▶ **STATED TASK**
Retype every one of the following lines without changing anything.

==============================

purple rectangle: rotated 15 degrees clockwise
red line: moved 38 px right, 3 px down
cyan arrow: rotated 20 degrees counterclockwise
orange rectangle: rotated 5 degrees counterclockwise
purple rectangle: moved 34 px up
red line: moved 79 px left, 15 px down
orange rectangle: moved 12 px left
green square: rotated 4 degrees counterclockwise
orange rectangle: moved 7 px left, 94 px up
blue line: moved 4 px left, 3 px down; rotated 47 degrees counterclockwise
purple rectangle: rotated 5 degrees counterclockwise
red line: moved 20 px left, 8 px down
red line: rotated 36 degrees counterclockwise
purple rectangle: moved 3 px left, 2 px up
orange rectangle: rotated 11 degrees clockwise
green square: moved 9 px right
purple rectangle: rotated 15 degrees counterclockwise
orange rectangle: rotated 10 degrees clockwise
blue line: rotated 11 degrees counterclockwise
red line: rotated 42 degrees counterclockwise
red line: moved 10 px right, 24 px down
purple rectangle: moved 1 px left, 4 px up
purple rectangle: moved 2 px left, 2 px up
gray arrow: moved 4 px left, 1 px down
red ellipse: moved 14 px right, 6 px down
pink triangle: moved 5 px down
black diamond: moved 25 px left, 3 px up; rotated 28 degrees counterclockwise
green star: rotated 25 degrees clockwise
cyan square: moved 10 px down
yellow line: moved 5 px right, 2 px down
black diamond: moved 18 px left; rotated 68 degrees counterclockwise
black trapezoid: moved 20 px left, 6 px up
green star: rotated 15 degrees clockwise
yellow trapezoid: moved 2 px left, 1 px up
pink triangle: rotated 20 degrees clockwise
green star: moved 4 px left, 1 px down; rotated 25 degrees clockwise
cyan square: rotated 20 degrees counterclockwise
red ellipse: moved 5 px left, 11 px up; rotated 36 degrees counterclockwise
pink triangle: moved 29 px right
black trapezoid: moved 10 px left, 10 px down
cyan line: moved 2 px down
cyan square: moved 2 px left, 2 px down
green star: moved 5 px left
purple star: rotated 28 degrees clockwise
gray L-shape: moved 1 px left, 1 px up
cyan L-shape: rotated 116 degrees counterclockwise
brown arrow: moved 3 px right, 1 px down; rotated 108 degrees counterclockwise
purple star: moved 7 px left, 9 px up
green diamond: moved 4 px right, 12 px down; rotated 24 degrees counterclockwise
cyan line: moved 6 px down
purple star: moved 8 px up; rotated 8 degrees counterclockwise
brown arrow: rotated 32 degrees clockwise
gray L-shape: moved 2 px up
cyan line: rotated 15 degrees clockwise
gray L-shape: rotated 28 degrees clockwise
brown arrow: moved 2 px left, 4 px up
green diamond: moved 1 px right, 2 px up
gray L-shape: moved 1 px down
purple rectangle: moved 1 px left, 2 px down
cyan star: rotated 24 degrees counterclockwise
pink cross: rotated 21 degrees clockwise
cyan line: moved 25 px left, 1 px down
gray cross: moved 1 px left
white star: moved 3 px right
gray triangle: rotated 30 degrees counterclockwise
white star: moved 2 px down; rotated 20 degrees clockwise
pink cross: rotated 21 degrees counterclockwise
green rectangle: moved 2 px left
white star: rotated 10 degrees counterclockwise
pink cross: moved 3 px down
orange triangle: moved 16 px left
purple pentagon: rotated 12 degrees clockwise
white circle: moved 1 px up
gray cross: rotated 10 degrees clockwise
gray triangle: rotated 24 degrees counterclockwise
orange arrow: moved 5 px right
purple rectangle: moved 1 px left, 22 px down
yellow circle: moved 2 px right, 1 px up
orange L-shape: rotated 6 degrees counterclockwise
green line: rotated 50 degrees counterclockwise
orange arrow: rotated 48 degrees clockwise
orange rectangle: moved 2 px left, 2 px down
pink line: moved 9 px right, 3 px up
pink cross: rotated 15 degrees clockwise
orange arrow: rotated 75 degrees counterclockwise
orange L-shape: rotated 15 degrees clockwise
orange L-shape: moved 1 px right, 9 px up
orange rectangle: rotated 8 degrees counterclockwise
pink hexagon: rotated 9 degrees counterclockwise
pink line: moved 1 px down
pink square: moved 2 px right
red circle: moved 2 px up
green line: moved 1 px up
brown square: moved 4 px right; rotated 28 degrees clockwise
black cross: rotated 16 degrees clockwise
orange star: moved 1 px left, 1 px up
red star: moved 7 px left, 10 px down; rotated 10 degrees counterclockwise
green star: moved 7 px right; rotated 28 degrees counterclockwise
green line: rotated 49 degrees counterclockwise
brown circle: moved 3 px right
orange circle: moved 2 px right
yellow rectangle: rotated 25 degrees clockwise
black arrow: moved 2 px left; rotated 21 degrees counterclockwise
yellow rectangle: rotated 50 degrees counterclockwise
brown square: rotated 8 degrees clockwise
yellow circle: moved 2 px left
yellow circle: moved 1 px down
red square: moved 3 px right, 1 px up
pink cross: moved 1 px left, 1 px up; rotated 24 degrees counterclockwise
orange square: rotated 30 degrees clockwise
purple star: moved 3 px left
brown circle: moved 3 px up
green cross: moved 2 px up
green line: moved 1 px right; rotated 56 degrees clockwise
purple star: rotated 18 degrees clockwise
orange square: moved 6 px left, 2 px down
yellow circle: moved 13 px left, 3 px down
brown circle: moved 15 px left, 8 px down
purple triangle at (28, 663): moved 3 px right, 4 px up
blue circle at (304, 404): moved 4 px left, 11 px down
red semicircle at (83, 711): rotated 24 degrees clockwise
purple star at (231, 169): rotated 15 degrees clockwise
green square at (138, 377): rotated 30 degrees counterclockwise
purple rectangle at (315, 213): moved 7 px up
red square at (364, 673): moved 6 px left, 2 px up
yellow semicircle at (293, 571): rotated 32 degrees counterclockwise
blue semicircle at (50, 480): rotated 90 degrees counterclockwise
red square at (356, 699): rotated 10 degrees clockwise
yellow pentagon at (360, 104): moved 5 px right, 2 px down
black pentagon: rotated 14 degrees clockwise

==============================

▶ **WRITTEN ANSWER**
purple rectangle: rotated 15 degrees clockwise
red line: moved 38 px right, 3 px down
cyan arrow: rotated 20 degrees counterclockwise
orange rectangle: rotated 5 degrees counterclockwise
purple rectangle: moved 34 px up
red line: moved 79 px left, 15 px down
orange rectangle: moved 12 px left
green square: rotated 4 degrees counterclockwise
orange rectangle: moved 7 px left, 94 px up
blue line: moved 4 px left, 3 px down; rotated 47 degrees counterclockwise
purple rectangle: rotated 5 degrees counterclockwise
red line: moved 20 px left, 8 px down
red line: rotated 36 degrees counterclockwise
purple rectangle: moved 3 px left, 2 px up
orange rectangle: rotated 11 degrees clockwise
green square: moved 9 px right
purple rectangle: rotated 15 degrees counterclockwise
orange rectangle: rotated 10 degrees clockwise
blue line: rotated 11 degrees counterclockwise
red line: rotated 42 degrees counterclockwise
red line: moved 10 px right, 24 px down
purple rectangle: moved 1 px left, 4 px up
purple rectangle: moved 2 px left, 2 px up
gray arrow: moved 4 px left, 1 px down
red ellipse: moved 14 px right, 6 px down
pink triangle: moved 5 px down
black diamond: moved 25 px left, 3 px up; rotated 28 degrees counterclockwise
green star: rotated 25 degrees clockwise
cyan square: moved 10 px down
yellow line: moved 5 px right, 2 px down
black diamond: moved 18 px left; rotated 68 degrees counterclockwise
black trapezoid: moved 20 px left, 6 px up
green star: rotated 15 degrees clockwise
yellow trapezoid: moved 2 px left, 1 px up
pink triangle: rotated 20 degrees clockwise
green star: moved 4 px left, 1 px down; rotated 25 degrees clockwise
cyan square: rotated 20 degrees counterclockwise
red ellipse: moved 5 px left, 11 px up; rotated 36 degrees counterclockwise
pink triangle: moved 29 px right
black trapezoid: moved 10 px left, 10 px down
cyan line: moved 2 px down
cyan square: moved 2 px left, 2 px down
green star: moved 5 px left
purple star: rotated 28 degrees clockwise
gray L-shape: moved 1 px left, 1 px up
cyan L-shape: rotated 116 degrees counterclockwise
brown arrow: moved 3 px right, 1 px down; rotated 108 degrees counterclockwise
purple star: moved 7 px left, 9 px up
green diamond: moved 4 px right, 12 px down; rotated 24 degrees counterclockwise
cyan line: moved 6 px down
purple star: moved 8 px up; rotated 8 degrees counterclockwise
brown arrow: rotated 32 degrees clockwise
gray L-shape: moved 2 px up
cyan line: rotated 15 degrees clockwise
gray L-shape: rotated 28 degrees clockwise
brown arrow: moved 2 px left, 4 px up
green diamond: moved 1 px right, 2 px up
gray L-shape: moved 1 px down
purple rectangle: moved 1 px left, 2 px down
cyan star: rotated 24 degrees counterclockwise
pink cross: rotated 21 degrees clockwise
cyan line: moved 25 px left, 1 px down
gray cross: moved 1 px left
white star: moved 3 px right
gray triangle: rotated 30 degrees counterclockwise
white star: moved 2 px down; rotated 20 degrees clockwise
pink cross: rotated 21 degrees counterclockwise
green rectangle: moved 2 px left
white star: rotated 10 degrees counterclockwise
pink cross: moved 3 px down
orange triangle: moved 16 px left
purple pentagon: rotated 12 degrees clockwise
white circle: moved 1 px up
gray cross: rotated 10 degrees clockwise
gray triangle: rotated 24 degrees counterclockwise
orange arrow: moved 5 px right
purple rectangle: moved 1 px left, 22 px down
yellow circle: moved 2 px right, 1 px up
orange L-shape: rotated 6 degrees counterclockwise
green line: rotated 50 degrees counterclockwise
orange arrow: rotated 48 degrees clockwise
orange rectangle: moved 2 px left, 2 px down
pink line: moved 9 px right, 3 px up
pink cross: rotated 15 degrees clockwise
orange arrow: rotated 75 degrees counterclockwise
orange L-shape: rotated 15 degrees clockwise
orange L-shape: moved 1 px right, 9 px up
orange rectangle: rotated 8 degrees counterclockwise
pink hexagon: rotated 9 degrees counterclockwise
pink line: moved 1 px down
pink square: moved 2 px right
red circle: moved 2 px up
green line: moved 1 px up
brown square: moved 4 px right; rotated 28 degrees clockwise
black cross: rotated 16 degrees clockwise
orange star: moved 1 px left, 1 px up
red star: moved 7 px left, 10 px down; rotated 10 degrees counterclockwise
green star: moved 7 px right; rotated 28 degrees counterclockwise
green line: rotated 49 degrees counterclockwise
brown circle: moved 3 px right
orange circle: moved 2 px right
yellow rectangle: rotated 25 degrees clockwise
black arrow: moved 2 px left; rotated 21 degrees counterclockwise
yellow rectangle: rotated 50 degrees counterclockwise
brown square: rotated 8 degrees clockwise
yellow circle: moved 2 px left
yellow circle: moved 1 px down
red square: moved 3 px right, 1 px up
pink cross: moved 1 px left, 1 px up; rotated 24 degrees counterclockwise
orange square: rotated 30 degrees clockwise
purple star: moved 3 px left
brown circle: moved 3 px up
green cross: moved 2 px up
green line: moved 1 px right; rotated 56 degrees clockwise
purple star: rotated 18 degrees clockwise
orange square: moved 6 px left, 2 px down
yellow circle: moved 13 px left, 3 px down
brown circle: moved 15 px left, 8 px down
purple triangle at (28, 663): moved 3 px right, 4 px up
blue circle at (304, 404): moved 4 px left, 11 px down
red semicircle at (83, 711): rotated 24 degrees clockwise
purple star at (231, 169): rotated 15 degrees clockwise
green square at (138, 377): rotated 30 degrees counterclockwise
purple rectangle at (315, 213): moved 7 px up
red square at (364, 673): moved 6 px left, 2 px up
yellow semicircle at (293, 571): rotated 32 degrees counterclockwise
blue semicircle at (50, 480): rotated 90 degrees counterclockwise
red square at (356, 699): rotated 10 degrees clockwise
yellow pentagon at (360, 104): moved 5 px right, 2 px down
black pentagon: rotated 14 degrees clockwise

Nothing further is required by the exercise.